- [INFORMATION SHOWN]

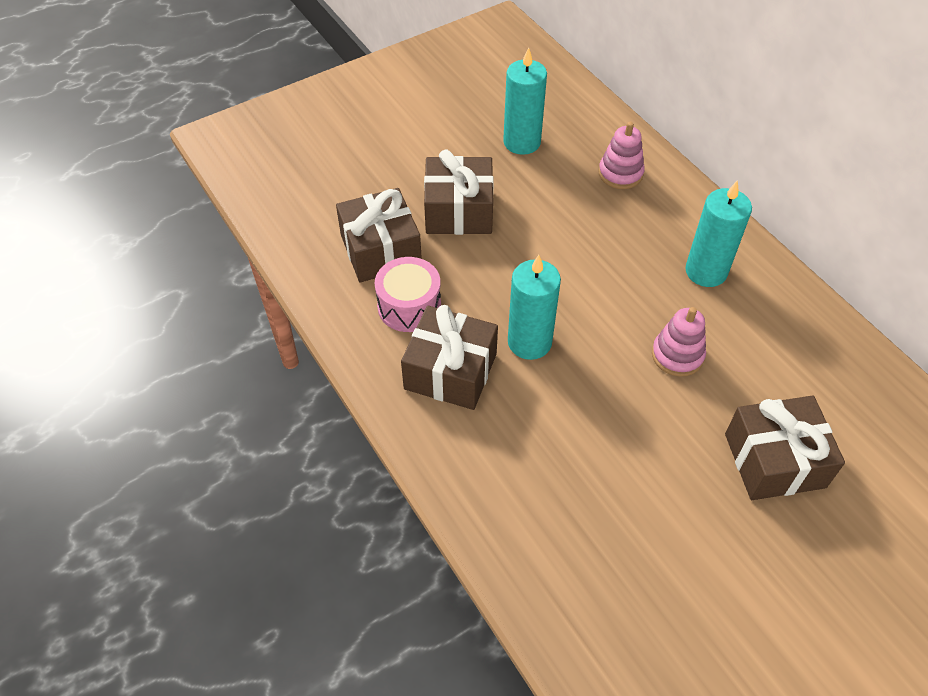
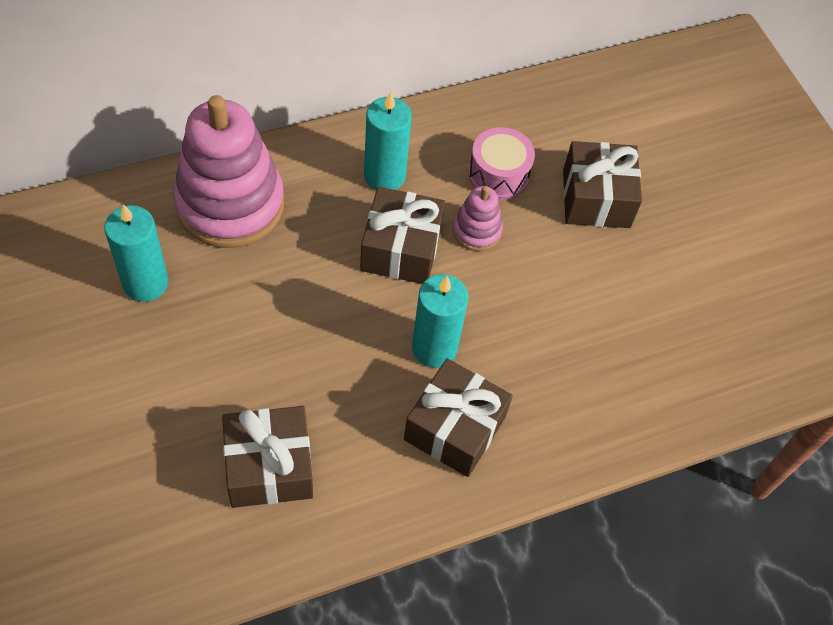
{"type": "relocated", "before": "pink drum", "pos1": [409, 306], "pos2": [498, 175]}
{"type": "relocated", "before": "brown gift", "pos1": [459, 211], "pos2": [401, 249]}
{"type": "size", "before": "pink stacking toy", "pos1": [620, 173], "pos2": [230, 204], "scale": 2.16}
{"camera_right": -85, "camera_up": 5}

- [HOW TO COMPLETE THIS TASK] Only lines of the data holding the word "before" go in the answer. Please copy each of them.

- [EXERCISE RESPONSE]
{"type": "relocated", "before": "pink drum", "pos1": [409, 306], "pos2": [498, 175]}
{"type": "relocated", "before": "brown gift", "pos1": [459, 211], "pos2": [401, 249]}
{"type": "size", "before": "pink stacking toy", "pos1": [620, 173], "pos2": [230, 204], "scale": 2.16}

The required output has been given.